**Problem to work on:**
Exactly as they appear, transcribe the entries and skip any pictures.

Scene edit records
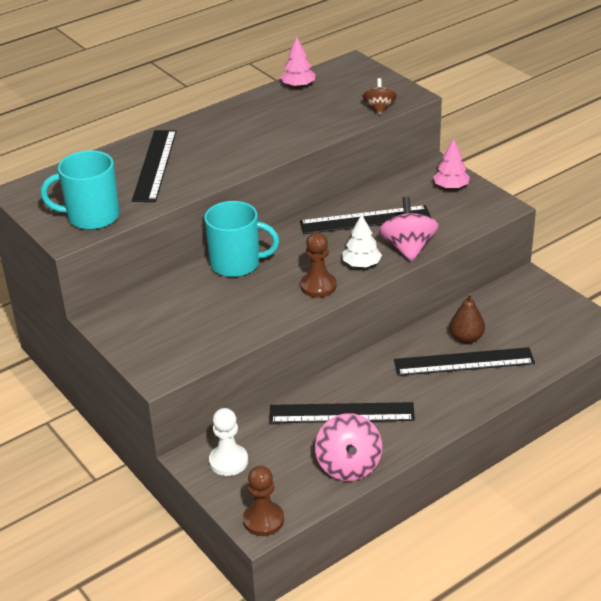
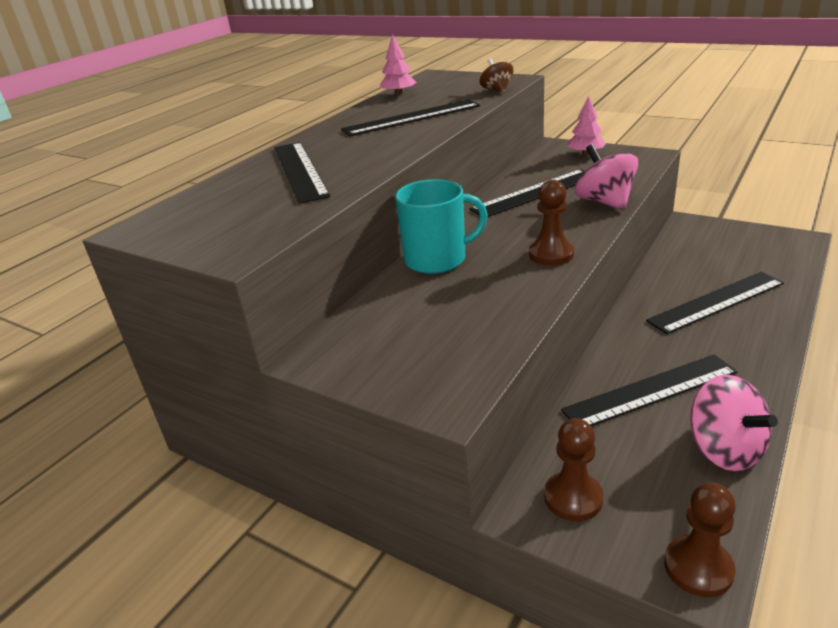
camera: 20 degrees left, 5 degrees down
(91, 217) = (255, 228): turquoise mug -> none
(228, 461) = (573, 498): white pawn -> brown pawn
(280, 125) = (411, 118): none -> black ruler
(361, 264) = (574, 225): white tree -> none
(466, 338) = (693, 281): brown pear -> none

**Result of the exercise:**
camera: 20 degrees left, 5 degrees down
(91, 217) = (255, 228): turquoise mug -> none
(228, 461) = (573, 498): white pawn -> brown pawn
(280, 125) = (411, 118): none -> black ruler
(361, 264) = (574, 225): white tree -> none
(466, 338) = (693, 281): brown pear -> none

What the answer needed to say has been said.